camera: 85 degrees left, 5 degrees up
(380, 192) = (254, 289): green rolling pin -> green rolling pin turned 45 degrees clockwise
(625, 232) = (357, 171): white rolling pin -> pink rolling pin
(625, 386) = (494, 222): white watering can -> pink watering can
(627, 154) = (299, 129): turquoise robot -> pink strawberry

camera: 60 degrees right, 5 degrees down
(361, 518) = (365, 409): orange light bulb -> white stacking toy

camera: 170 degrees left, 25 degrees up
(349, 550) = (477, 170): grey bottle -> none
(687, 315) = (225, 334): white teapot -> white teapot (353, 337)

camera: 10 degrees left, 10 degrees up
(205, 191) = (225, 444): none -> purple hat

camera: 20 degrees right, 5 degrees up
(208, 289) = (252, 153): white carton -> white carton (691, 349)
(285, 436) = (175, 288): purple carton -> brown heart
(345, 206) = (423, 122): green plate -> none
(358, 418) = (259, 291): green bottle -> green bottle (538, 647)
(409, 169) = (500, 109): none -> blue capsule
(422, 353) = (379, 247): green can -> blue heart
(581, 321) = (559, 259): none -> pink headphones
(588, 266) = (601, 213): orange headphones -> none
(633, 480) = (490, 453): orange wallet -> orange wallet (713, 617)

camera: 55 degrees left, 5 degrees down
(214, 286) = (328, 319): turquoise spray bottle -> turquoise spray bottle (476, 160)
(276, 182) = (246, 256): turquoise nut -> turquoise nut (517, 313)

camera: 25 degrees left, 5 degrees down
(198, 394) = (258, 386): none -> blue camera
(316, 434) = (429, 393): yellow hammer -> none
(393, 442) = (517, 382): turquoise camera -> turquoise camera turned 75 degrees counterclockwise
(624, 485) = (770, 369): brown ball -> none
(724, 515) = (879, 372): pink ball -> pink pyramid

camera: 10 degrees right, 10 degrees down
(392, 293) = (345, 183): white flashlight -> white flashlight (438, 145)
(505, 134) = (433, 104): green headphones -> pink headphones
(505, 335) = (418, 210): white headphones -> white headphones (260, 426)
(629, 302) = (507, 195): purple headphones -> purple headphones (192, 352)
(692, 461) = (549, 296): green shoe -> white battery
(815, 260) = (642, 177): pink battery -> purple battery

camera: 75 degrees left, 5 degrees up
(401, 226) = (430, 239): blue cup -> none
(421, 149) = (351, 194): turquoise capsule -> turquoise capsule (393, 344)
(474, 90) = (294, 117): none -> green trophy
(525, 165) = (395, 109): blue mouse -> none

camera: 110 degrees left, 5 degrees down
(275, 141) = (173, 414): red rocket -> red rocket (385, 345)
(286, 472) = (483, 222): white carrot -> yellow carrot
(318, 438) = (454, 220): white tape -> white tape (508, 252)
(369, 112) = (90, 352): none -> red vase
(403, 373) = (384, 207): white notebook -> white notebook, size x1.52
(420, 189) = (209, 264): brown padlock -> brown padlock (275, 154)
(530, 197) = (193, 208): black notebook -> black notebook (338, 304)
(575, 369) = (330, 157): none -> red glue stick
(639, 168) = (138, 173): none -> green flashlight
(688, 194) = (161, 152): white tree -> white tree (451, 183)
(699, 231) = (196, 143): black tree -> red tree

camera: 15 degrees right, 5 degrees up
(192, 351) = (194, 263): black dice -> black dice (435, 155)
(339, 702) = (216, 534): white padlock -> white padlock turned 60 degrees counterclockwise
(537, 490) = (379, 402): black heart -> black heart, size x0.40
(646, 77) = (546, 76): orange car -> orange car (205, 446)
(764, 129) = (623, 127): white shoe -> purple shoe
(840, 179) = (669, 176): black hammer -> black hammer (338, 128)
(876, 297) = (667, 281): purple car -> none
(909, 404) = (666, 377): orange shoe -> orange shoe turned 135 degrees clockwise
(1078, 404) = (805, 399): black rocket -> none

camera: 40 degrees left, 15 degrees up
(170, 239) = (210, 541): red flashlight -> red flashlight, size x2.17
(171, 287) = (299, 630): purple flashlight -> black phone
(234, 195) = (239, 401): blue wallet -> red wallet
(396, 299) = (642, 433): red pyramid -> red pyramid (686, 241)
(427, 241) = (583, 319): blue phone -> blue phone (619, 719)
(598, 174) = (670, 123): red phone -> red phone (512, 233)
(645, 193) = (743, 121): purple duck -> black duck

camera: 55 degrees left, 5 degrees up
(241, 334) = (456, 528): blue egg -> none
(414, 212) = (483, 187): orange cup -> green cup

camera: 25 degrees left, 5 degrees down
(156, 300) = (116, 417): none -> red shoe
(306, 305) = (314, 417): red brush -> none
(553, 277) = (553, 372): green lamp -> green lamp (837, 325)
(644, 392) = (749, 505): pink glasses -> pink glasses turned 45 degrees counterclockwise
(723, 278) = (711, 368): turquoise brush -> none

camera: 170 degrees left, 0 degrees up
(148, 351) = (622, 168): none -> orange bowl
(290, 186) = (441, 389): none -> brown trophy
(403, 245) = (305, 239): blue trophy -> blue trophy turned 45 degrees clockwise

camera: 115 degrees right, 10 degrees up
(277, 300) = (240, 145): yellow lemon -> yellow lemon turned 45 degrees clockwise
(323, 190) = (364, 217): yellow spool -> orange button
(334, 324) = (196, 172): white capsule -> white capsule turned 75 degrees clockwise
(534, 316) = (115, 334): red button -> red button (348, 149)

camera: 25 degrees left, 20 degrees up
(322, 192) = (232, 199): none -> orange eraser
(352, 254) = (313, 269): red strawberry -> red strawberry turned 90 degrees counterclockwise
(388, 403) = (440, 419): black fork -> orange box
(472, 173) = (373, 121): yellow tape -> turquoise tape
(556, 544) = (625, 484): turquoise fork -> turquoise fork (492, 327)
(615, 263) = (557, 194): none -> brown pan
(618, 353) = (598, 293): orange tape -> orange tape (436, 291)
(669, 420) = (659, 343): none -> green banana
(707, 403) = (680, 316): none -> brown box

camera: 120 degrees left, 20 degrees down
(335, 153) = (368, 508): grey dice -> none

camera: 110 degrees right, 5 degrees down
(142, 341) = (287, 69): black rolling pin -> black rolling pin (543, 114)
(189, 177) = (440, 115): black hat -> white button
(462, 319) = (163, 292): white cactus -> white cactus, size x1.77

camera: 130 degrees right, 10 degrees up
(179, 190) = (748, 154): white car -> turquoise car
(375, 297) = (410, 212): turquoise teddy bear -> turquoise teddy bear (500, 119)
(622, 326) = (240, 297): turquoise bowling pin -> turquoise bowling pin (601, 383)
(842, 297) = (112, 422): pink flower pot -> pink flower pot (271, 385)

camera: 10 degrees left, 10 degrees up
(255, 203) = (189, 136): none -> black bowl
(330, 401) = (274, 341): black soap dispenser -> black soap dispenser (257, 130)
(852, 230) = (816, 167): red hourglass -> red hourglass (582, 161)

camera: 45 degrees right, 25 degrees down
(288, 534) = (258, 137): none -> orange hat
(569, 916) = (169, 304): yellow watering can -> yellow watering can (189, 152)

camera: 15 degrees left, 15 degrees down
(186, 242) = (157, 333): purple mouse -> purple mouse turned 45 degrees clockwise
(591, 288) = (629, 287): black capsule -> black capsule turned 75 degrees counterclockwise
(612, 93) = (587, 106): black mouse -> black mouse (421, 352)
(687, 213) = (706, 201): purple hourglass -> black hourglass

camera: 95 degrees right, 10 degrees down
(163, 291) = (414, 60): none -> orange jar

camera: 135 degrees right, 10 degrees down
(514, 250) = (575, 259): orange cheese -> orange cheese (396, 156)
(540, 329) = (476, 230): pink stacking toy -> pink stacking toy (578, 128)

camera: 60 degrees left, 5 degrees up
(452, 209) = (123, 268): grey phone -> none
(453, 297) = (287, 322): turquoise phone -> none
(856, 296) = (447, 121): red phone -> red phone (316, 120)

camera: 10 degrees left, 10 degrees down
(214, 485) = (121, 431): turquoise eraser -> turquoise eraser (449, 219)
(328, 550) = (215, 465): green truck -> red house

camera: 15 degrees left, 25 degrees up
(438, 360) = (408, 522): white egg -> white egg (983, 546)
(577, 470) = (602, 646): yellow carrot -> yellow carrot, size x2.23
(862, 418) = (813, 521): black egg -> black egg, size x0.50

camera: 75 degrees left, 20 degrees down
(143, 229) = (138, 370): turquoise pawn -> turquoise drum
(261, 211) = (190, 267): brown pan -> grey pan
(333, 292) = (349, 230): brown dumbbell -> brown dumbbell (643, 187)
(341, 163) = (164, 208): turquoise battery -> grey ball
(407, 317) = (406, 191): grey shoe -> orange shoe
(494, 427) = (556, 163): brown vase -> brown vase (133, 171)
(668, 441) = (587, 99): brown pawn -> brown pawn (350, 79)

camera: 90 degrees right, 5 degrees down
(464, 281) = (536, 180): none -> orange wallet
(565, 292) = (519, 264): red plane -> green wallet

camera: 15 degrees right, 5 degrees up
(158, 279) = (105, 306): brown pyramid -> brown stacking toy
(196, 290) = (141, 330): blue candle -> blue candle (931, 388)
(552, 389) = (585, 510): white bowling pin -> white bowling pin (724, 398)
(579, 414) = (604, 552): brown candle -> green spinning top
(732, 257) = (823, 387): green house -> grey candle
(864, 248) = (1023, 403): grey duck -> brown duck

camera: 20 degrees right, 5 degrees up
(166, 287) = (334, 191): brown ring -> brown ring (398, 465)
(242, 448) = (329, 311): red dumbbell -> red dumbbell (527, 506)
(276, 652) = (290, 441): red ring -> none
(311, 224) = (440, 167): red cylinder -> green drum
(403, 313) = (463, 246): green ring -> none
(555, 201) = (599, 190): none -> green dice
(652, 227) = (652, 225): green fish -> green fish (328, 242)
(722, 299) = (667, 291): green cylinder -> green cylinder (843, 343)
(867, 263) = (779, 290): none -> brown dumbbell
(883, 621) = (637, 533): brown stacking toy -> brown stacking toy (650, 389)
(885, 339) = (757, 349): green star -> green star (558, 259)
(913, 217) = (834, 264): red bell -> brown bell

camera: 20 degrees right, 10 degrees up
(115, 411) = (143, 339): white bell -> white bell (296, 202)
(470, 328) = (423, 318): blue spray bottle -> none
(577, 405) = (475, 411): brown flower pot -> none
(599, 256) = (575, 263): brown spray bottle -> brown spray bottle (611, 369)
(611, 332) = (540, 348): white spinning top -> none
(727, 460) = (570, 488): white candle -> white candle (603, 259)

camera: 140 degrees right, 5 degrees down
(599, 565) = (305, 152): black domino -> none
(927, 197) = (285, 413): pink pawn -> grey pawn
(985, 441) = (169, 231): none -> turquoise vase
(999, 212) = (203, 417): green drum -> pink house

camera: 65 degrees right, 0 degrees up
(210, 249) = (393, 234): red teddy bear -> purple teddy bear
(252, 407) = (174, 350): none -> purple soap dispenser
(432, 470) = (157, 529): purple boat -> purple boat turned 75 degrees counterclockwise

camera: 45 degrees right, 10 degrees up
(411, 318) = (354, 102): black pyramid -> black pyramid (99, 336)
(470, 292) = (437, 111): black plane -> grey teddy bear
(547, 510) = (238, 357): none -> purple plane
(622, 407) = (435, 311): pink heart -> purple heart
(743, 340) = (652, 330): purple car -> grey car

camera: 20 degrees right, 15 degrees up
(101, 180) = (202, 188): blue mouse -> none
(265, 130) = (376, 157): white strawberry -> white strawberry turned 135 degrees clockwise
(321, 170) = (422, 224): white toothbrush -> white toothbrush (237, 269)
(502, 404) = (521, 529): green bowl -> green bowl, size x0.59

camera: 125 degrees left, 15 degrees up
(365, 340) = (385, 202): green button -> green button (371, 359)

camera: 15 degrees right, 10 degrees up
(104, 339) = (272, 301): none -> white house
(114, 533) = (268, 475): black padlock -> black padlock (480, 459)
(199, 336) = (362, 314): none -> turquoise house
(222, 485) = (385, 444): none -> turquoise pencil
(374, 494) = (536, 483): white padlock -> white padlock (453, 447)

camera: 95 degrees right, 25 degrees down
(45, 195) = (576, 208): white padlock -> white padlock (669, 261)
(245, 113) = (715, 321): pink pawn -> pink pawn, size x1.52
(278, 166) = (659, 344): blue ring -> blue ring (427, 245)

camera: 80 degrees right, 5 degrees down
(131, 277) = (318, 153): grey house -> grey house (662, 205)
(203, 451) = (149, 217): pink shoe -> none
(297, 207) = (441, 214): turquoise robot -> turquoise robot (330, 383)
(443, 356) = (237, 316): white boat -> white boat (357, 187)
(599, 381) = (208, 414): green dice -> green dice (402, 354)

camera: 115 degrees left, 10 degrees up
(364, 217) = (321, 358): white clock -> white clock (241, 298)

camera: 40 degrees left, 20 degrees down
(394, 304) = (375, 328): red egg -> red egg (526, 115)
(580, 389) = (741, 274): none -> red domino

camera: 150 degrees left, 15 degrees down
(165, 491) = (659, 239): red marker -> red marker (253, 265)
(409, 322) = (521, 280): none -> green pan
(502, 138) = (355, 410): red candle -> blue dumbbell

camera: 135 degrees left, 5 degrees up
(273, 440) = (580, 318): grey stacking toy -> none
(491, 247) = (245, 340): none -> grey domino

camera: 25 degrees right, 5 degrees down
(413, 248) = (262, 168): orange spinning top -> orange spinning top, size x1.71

◇ ◇ ◇

Would you please repeat exactly the lines above, starting at the line with "(985, 441) = (169, 231): none" and stopping at the line with "(101, 180) = (202, 188): blue mouse -> none", both included?

(985, 441) = (169, 231): none -> turquoise vase
(999, 212) = (203, 417): green drum -> pink house

camera: 65 degrees right, 0 degrees up
(210, 249) = (393, 234): red teddy bear -> purple teddy bear
(252, 407) = (174, 350): none -> purple soap dispenser
(432, 470) = (157, 529): purple boat -> purple boat turned 75 degrees counterclockwise

camera: 45 degrees right, 10 degrees up
(411, 318) = (354, 102): black pyramid -> black pyramid (99, 336)
(470, 292) = (437, 111): black plane -> grey teddy bear
(547, 510) = (238, 357): none -> purple plane
(622, 407) = (435, 311): pink heart -> purple heart
(743, 340) = (652, 330): purple car -> grey car

camera: 20 degrees right, 15 degrees up
(101, 180) = (202, 188): blue mouse -> none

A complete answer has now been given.